[Revision comparison data]
-------
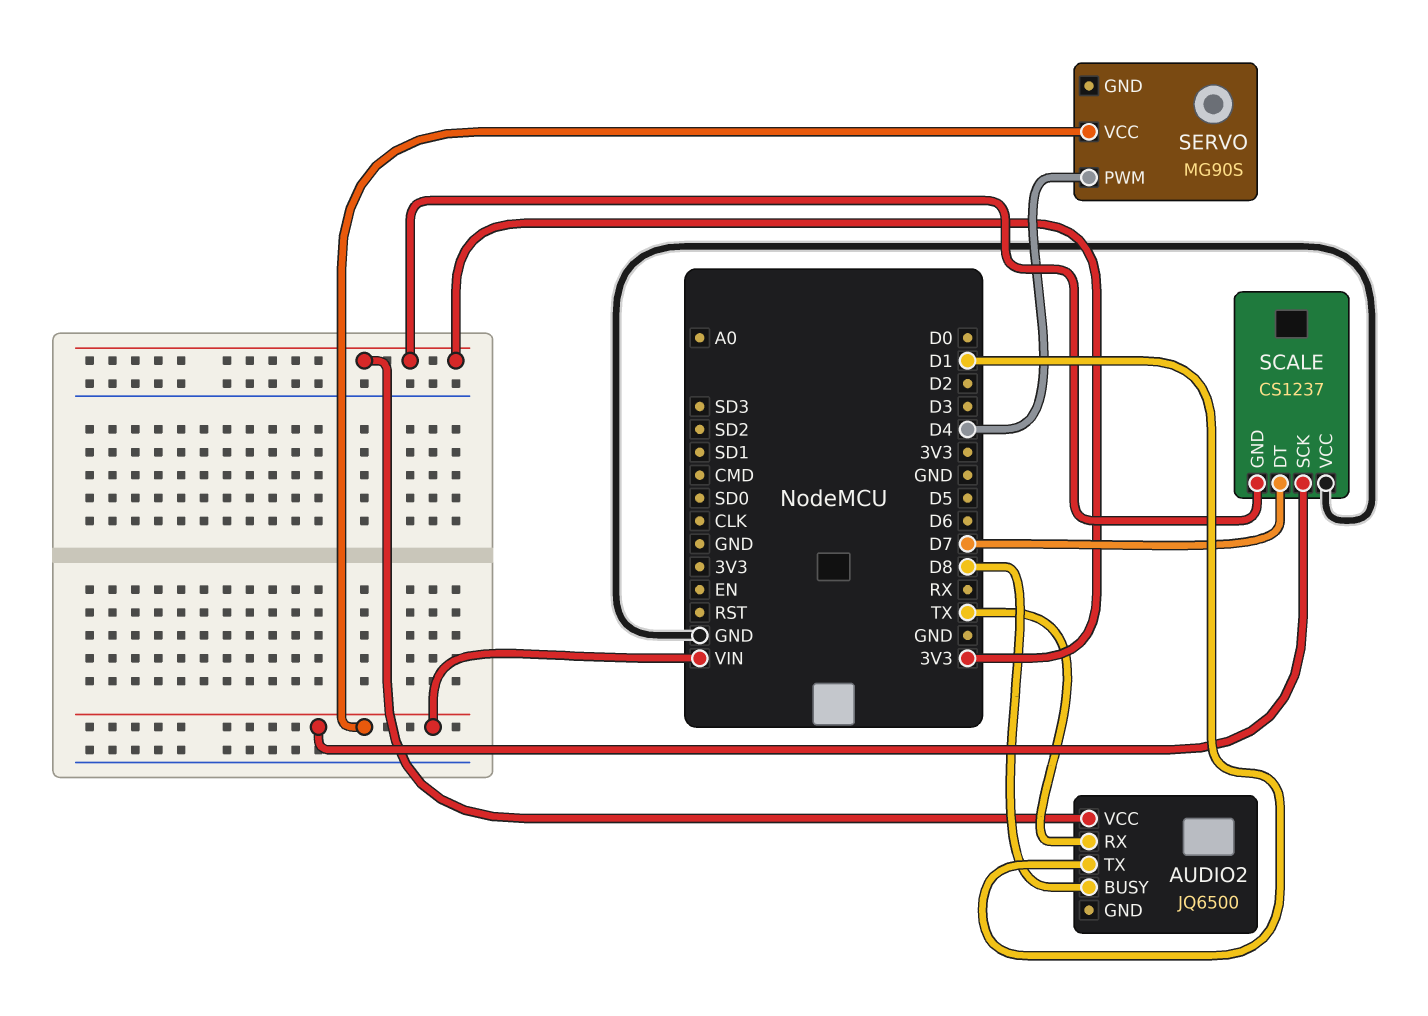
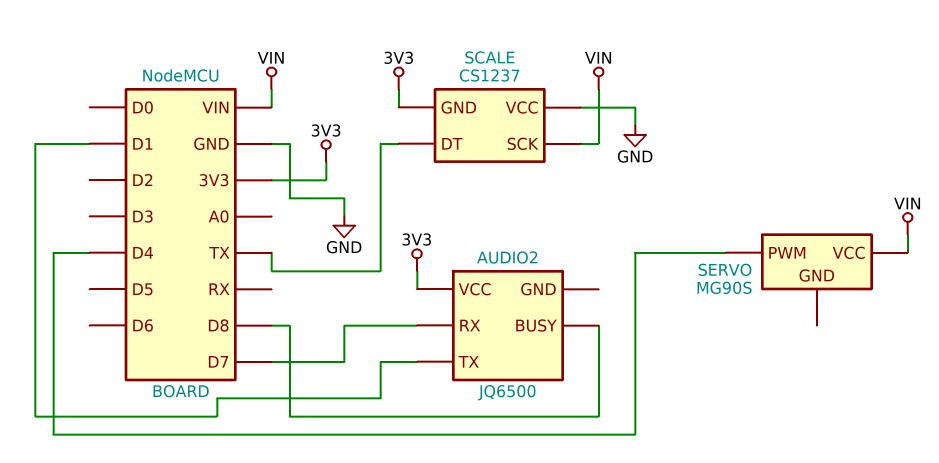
AUDIO2 pin RX: TX -> D7
SCALE pin DT: D7 -> TX

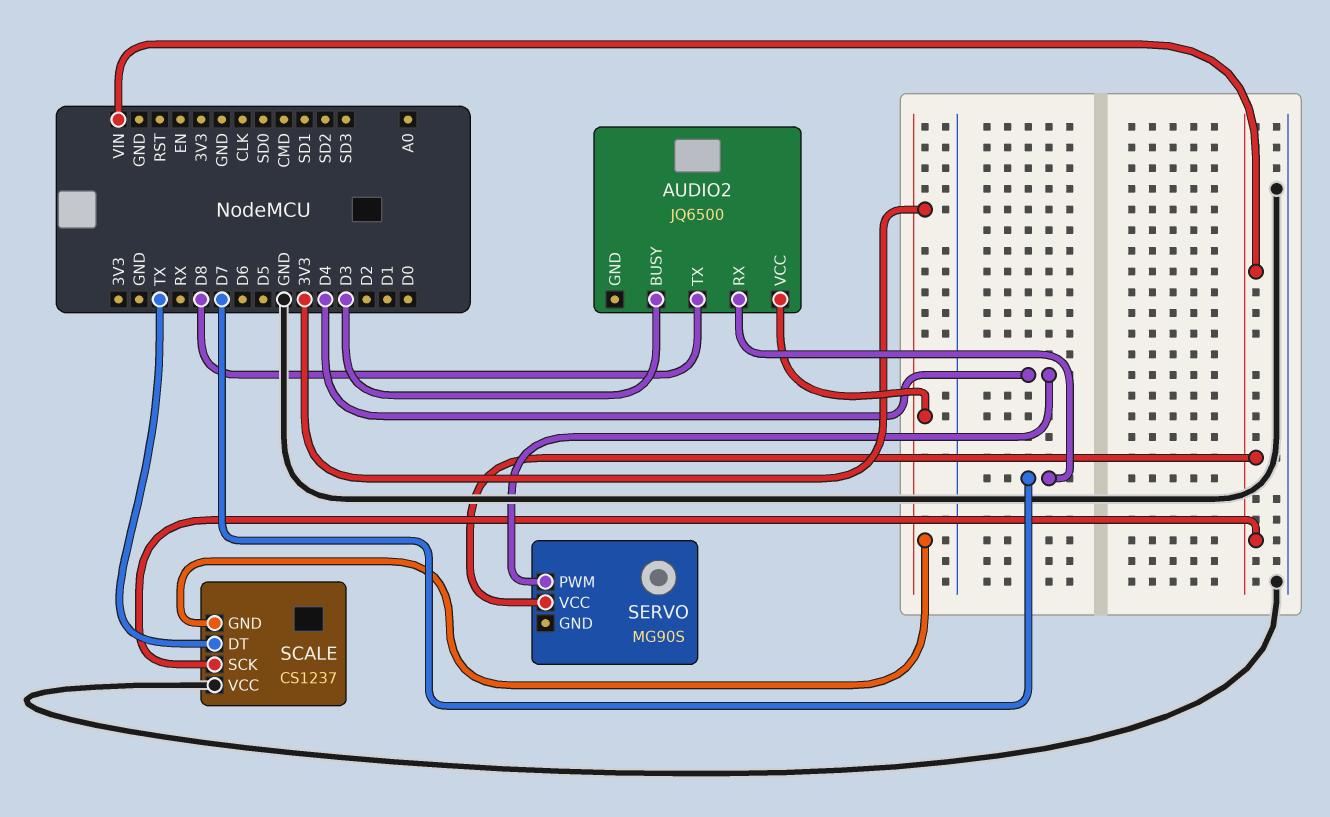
AUDIO2 pin BUSY: D8 -> D3
AUDIO2 pin TX: D1 -> D8

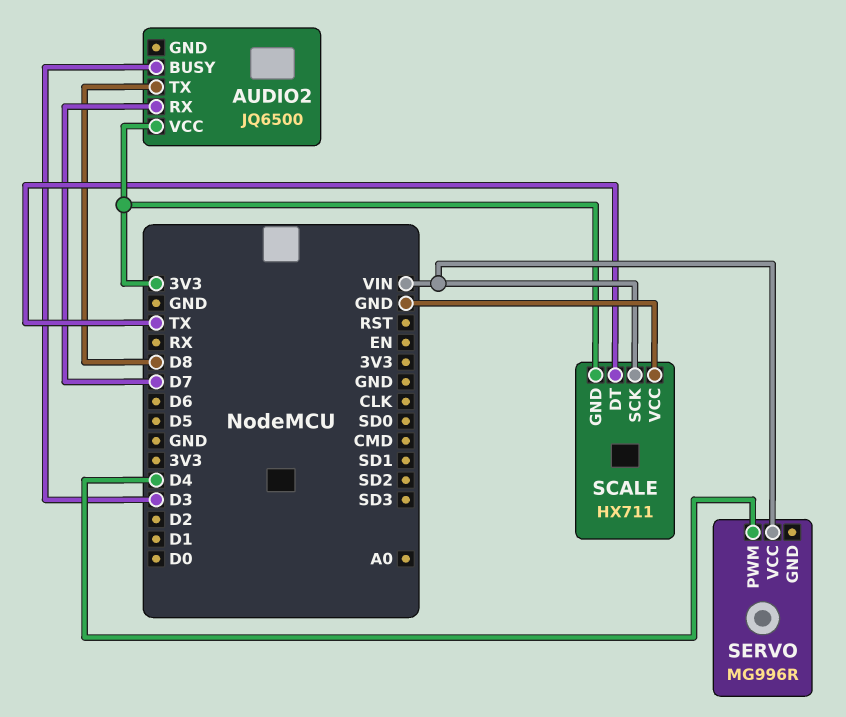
SCALE: CS1237 -> HX711
SERVO: MG90S -> MG996R

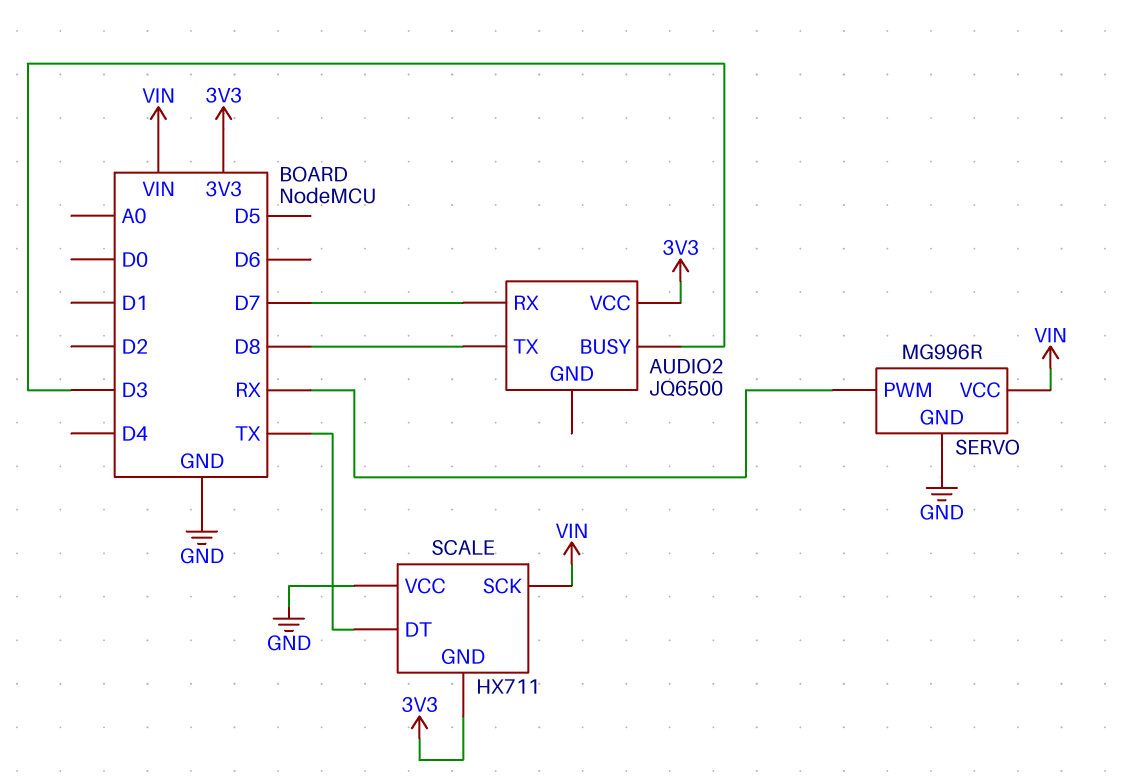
SERVO pin GND: none -> GND
SERVO pin PWM: D4 -> RX

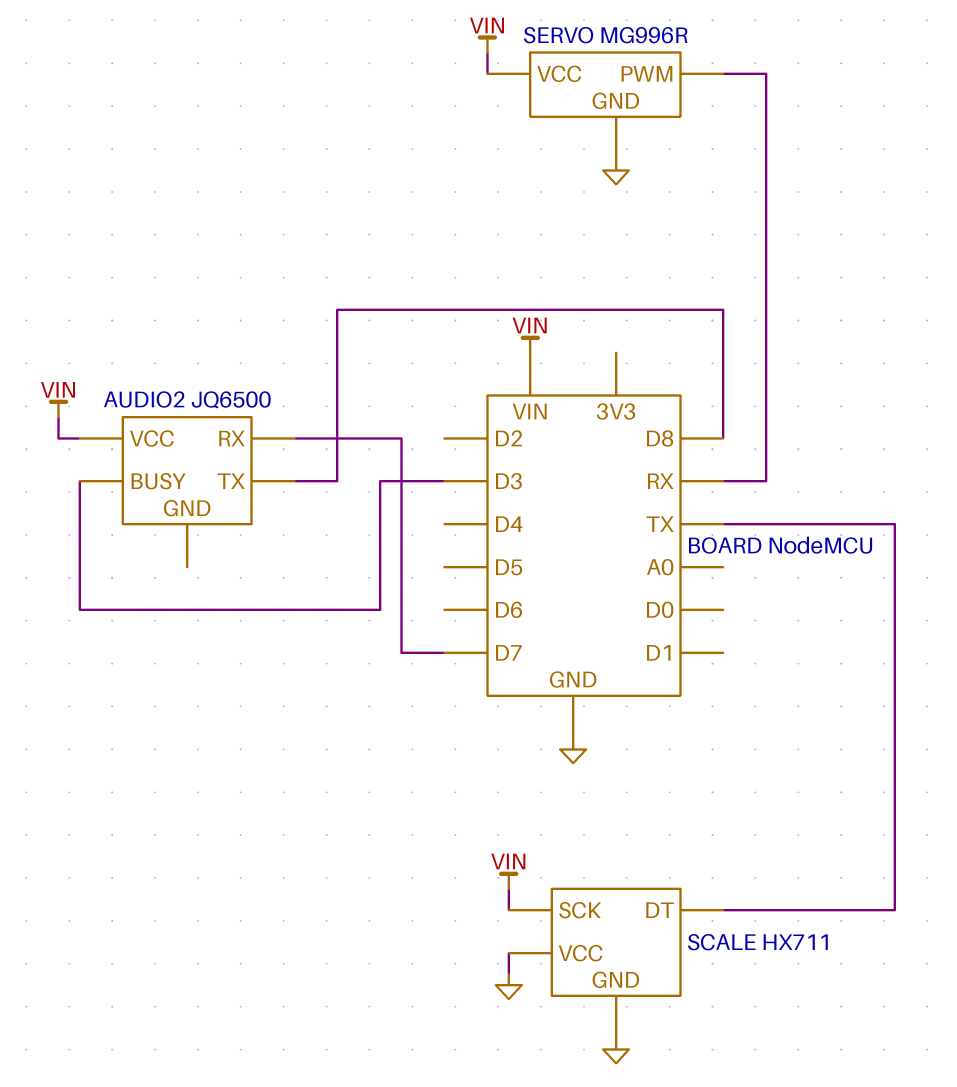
AUDIO2 pin VCC: 3V3 -> VIN
SCALE pin GND: 3V3 -> GND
-------
Exercise requirements:
Because the copy must hold no pictures, return only the lines that run from the line containing "AUDIO2 pin TX: D1 -> D8" to the end of the data above, each exactly as it stands.

Exercise output:
AUDIO2 pin TX: D1 -> D8

SCALE: CS1237 -> HX711
SERVO: MG90S -> MG996R

SERVO pin GND: none -> GND
SERVO pin PWM: D4 -> RX

AUDIO2 pin VCC: 3V3 -> VIN
SCALE pin GND: 3V3 -> GND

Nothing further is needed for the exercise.